*SUPPLIED RECORDS:*
- - -

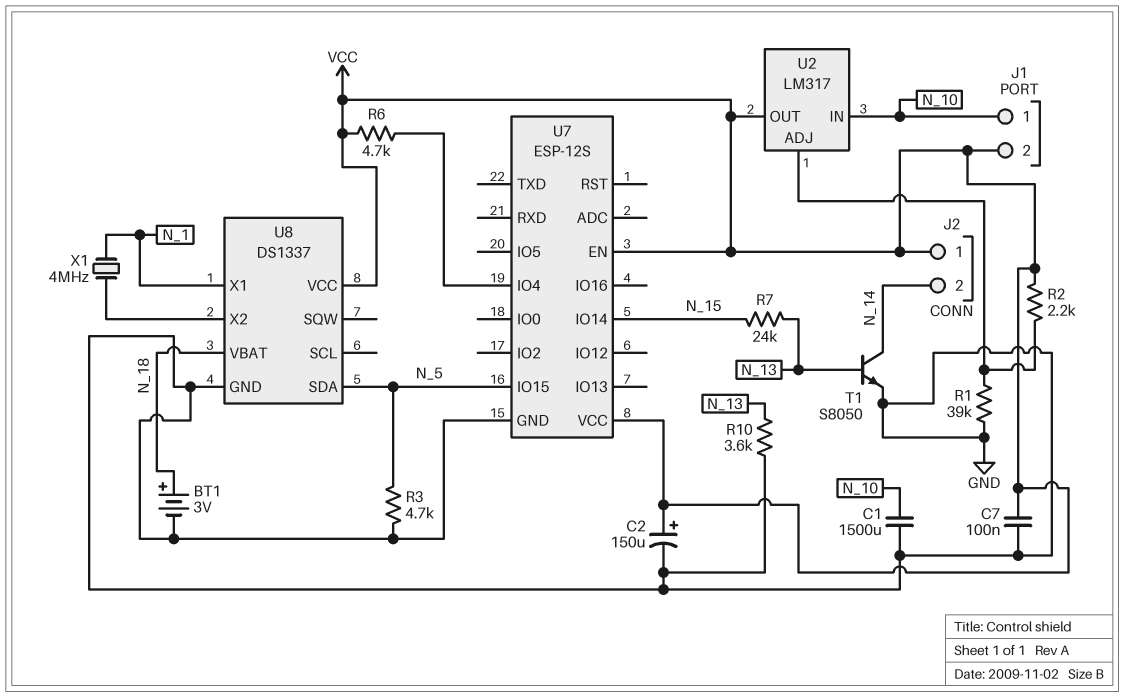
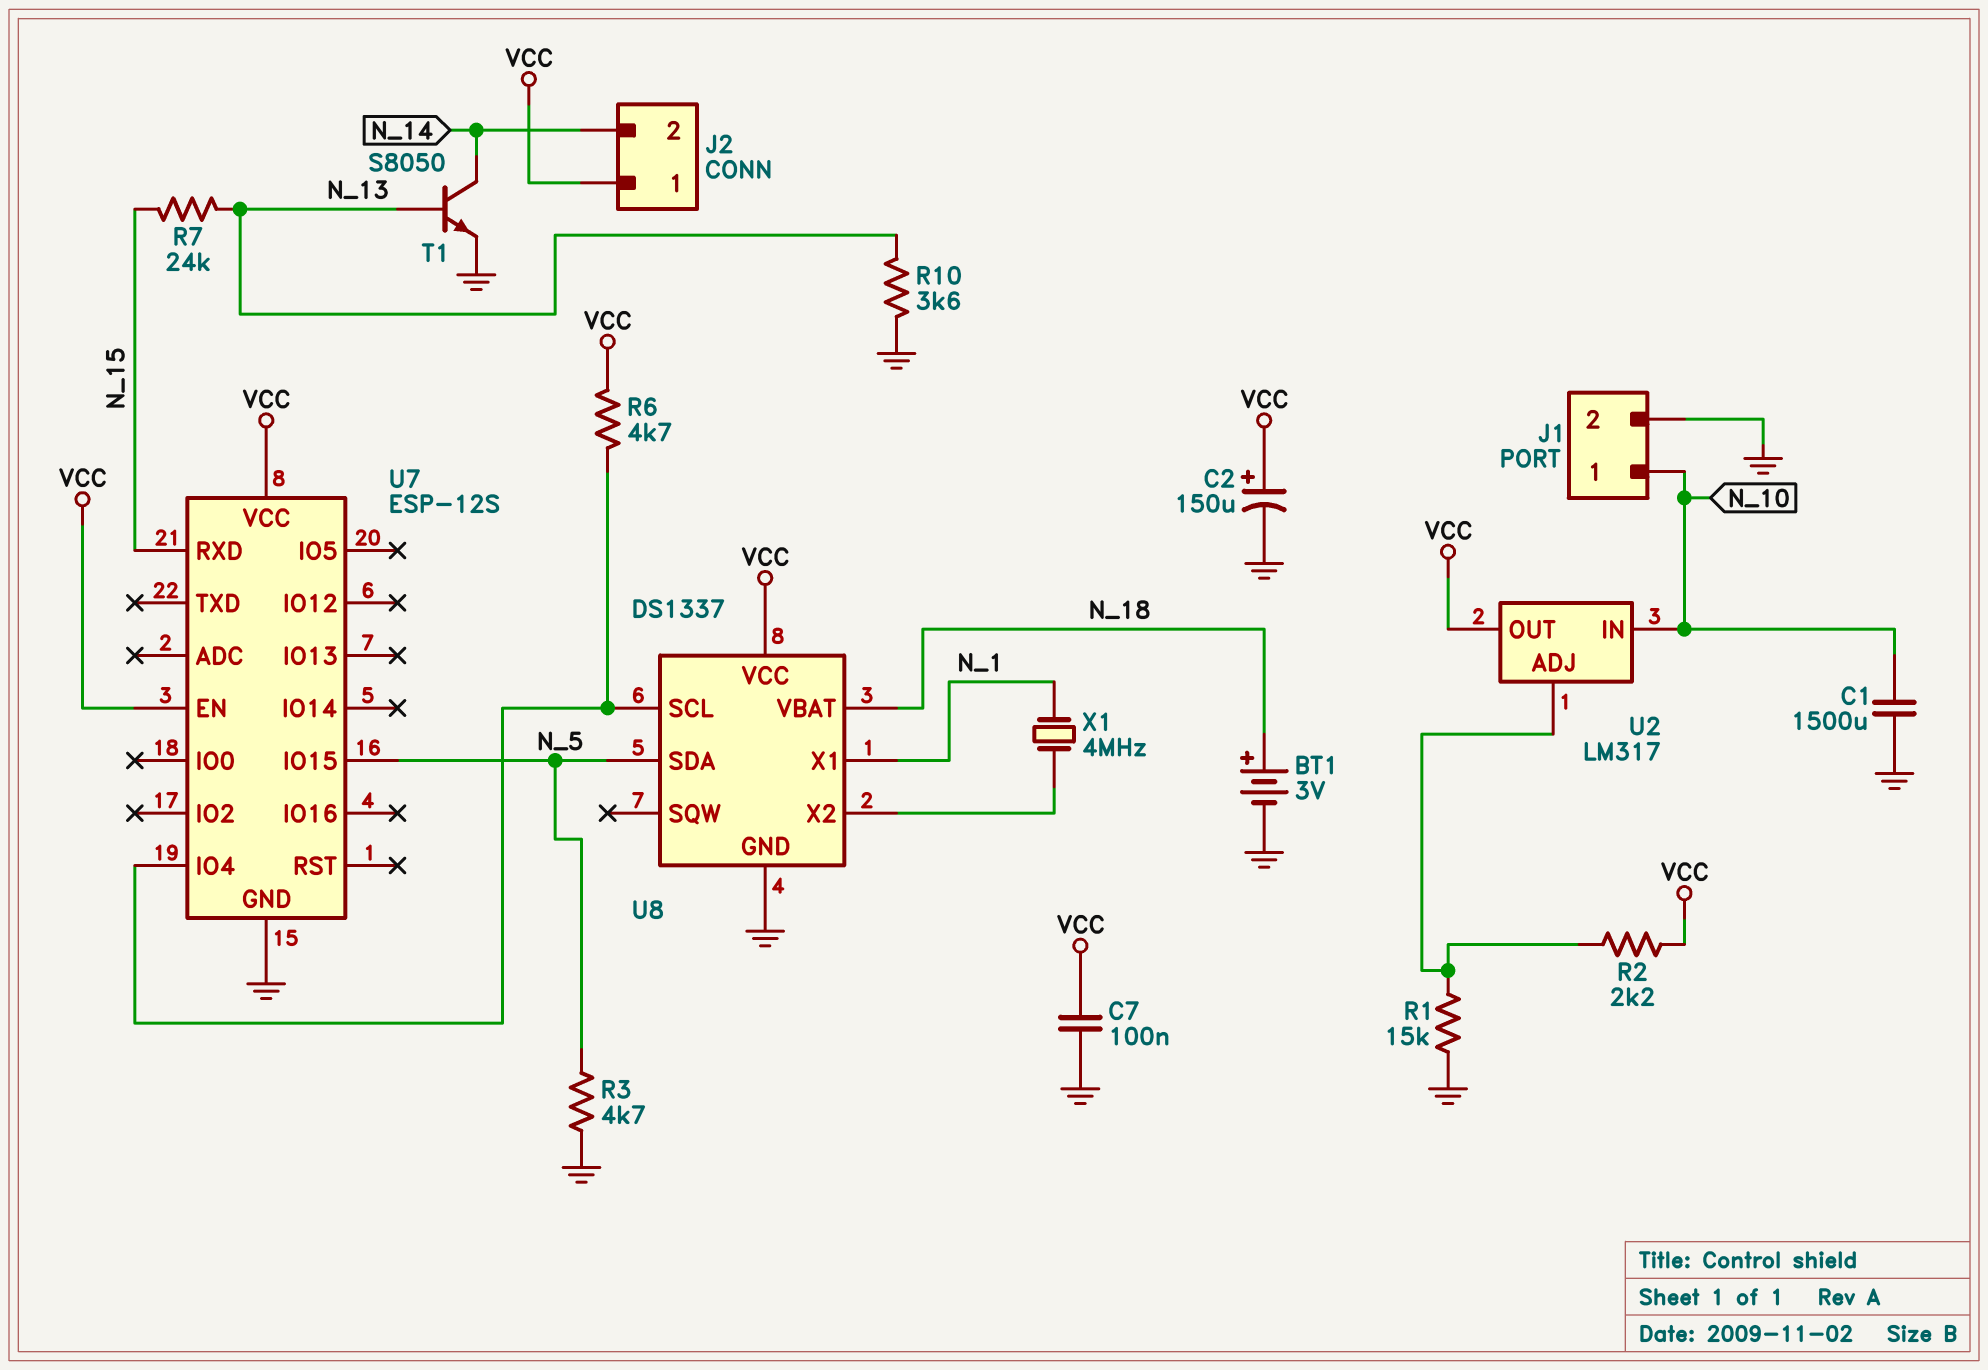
J1 pin 2: VCC -> GND
R1: 39k (GND, U2/ADJ) -> 15k (GND, U2/ADJ)
U7 pin IO14: N_15 -> none
U7 pin RXD: none -> N_15
U8 pin SCL: none -> U7/IO4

- - -

*TASK BRIEF:* Filter on the word "none": copy each matching line from the entries above.

*RESPONSE TO THIS EXERCISE:*
U7 pin IO14: N_15 -> none
U7 pin RXD: none -> N_15
U8 pin SCL: none -> U7/IO4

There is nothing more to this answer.